**WORK REQUIRED**
Every line of the entries below that includes "cyan" belongs in the answer, copied as written.

Scene edit records
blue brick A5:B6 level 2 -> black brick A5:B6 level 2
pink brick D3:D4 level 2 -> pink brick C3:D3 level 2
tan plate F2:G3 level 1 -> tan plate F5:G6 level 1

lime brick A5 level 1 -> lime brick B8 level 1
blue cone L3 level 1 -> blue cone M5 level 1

==

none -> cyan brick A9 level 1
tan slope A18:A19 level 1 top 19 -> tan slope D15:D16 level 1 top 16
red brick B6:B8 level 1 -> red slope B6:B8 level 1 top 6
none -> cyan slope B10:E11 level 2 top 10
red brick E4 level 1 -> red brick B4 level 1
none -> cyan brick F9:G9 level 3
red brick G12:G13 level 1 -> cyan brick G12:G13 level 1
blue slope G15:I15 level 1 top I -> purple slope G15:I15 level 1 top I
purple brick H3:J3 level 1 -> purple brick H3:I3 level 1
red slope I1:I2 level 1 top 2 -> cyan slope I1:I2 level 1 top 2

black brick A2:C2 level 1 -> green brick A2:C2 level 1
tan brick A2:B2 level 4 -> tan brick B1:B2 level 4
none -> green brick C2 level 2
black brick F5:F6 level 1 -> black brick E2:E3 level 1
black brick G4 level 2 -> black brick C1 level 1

**ANSWER TO THIS PROBLEM**
none -> cyan brick A9 level 1
none -> cyan slope B10:E11 level 2 top 10
none -> cyan brick F9:G9 level 3
red brick G12:G13 level 1 -> cyan brick G12:G13 level 1
red slope I1:I2 level 1 top 2 -> cyan slope I1:I2 level 1 top 2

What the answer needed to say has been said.